• [ACTIVITY]: Repetition must be exact and must stop with the line bearing "(803, 142) = (225, 400): none". It begins at the first line of the records and includes no pictures.

• [RECORDS FOR THIS EXERCISE]:
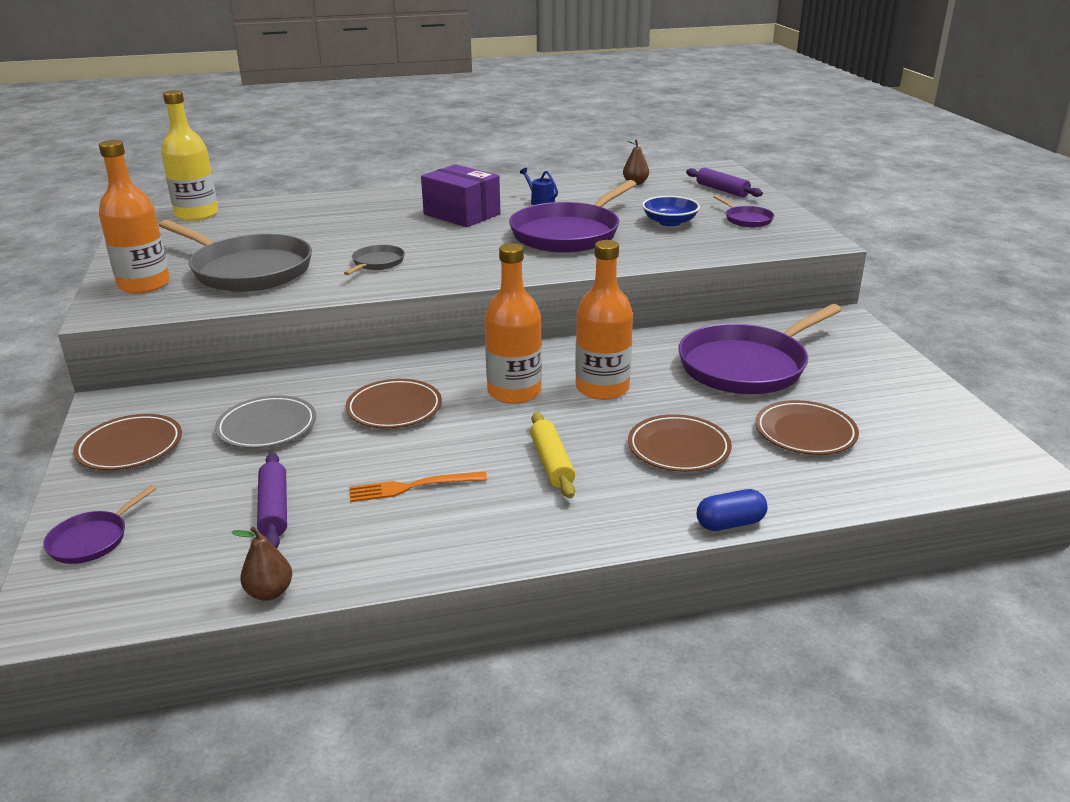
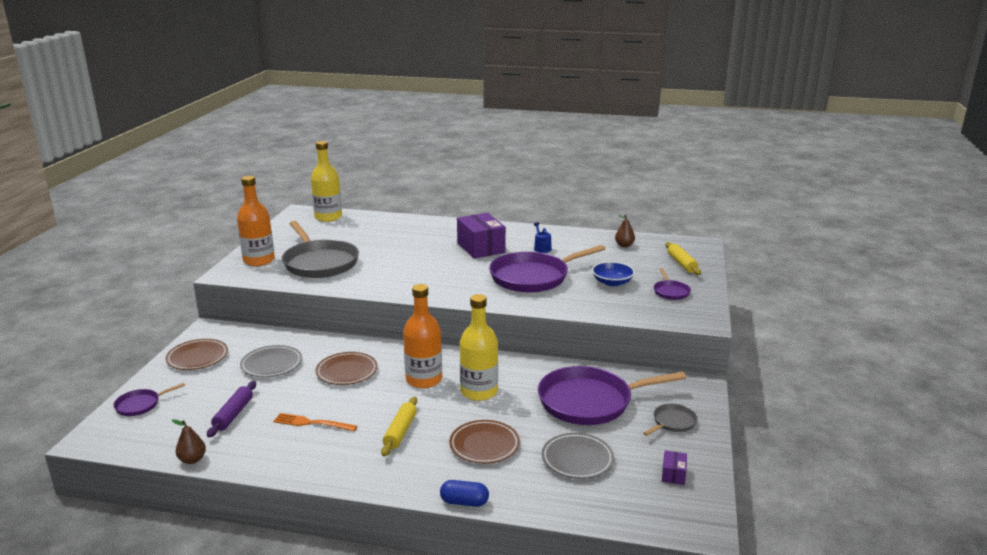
camera: 25 degrees right, 5 degrees down
(377, 263) = (394, 273): grey pan -> grey pan (672, 422)
(602, 388) = (479, 391): orange bottle -> yellow bottle
(722, 190) = (682, 263): purple rolling pin -> yellow rolling pin
(805, 432) = (577, 459): brown plate -> grey plate
(925, 419) = (673, 474): none -> purple box

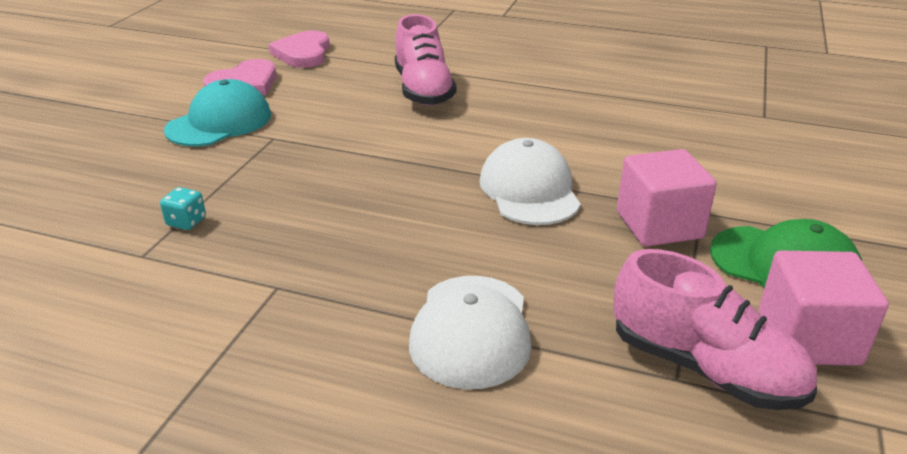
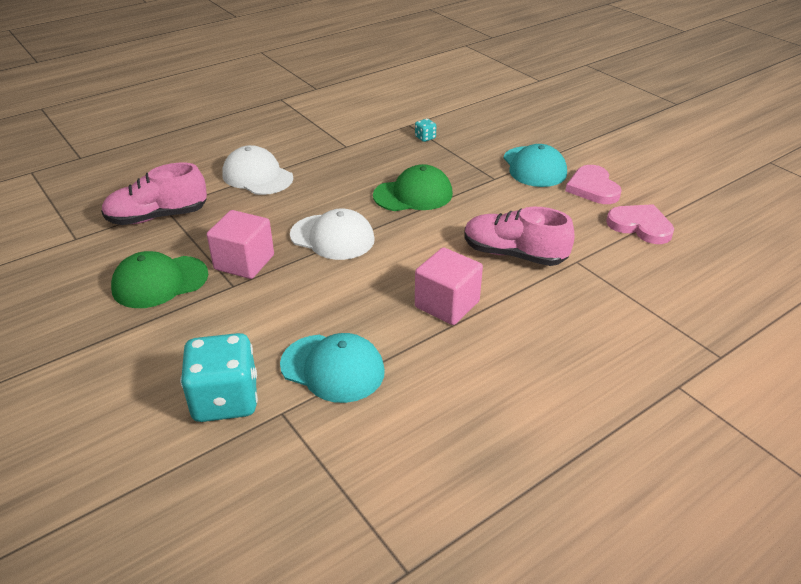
camera: 125 degrees right, 5 degrees up
(371, 174) = (413, 194): none -> green cap
(691, 115) = (333, 368): none -> turquoise cap
(803, 142) = (225, 400): none -> turquoise dice
(808, 338) = (123, 253): pink cube -> pink cube (447, 304)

• [THE ANSWER]:
camera: 25 degrees right, 5 degrees down
(377, 263) = (394, 273): grey pan -> grey pan (672, 422)
(602, 388) = (479, 391): orange bottle -> yellow bottle
(722, 190) = (682, 263): purple rolling pin -> yellow rolling pin
(805, 432) = (577, 459): brown plate -> grey plate
(925, 419) = (673, 474): none -> purple box

camera: 125 degrees right, 5 degrees up
(371, 174) = (413, 194): none -> green cap
(691, 115) = (333, 368): none -> turquoise cap
(803, 142) = (225, 400): none -> turquoise dice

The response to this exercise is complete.